DATASET CONTENT ▸
# # # #

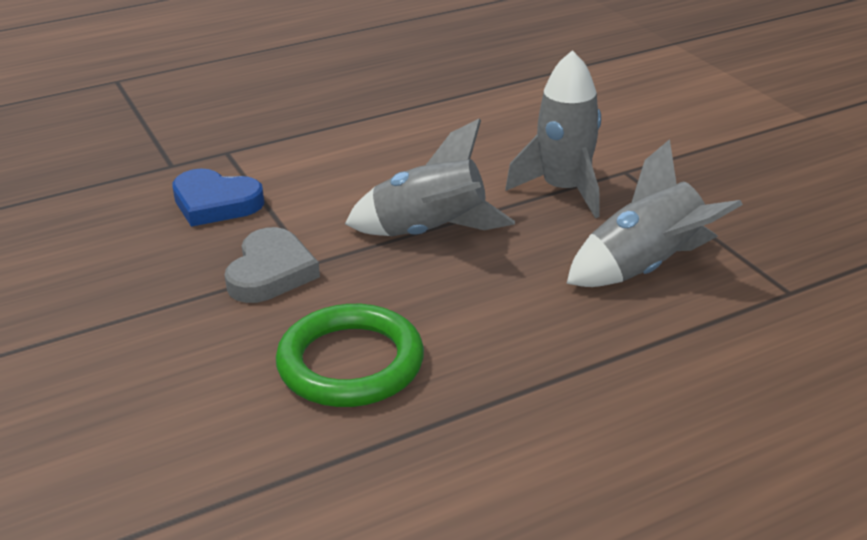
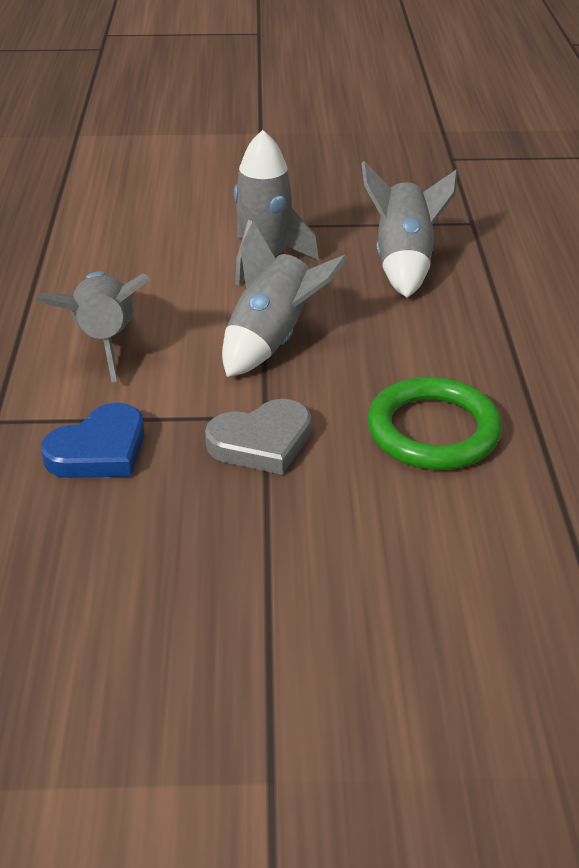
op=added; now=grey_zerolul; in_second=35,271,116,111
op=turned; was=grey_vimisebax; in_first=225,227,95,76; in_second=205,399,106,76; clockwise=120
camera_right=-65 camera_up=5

# # # #

DIRECTIONS ▸ Recreate the listing above word for word, dropping each picture it contains.

WRITTEN RESPONSE ▸
op=added; now=grey_zerolul; in_second=35,271,116,111
op=turned; was=grey_vimisebax; in_first=225,227,95,76; in_second=205,399,106,76; clockwise=120
camera_right=-65 camera_up=5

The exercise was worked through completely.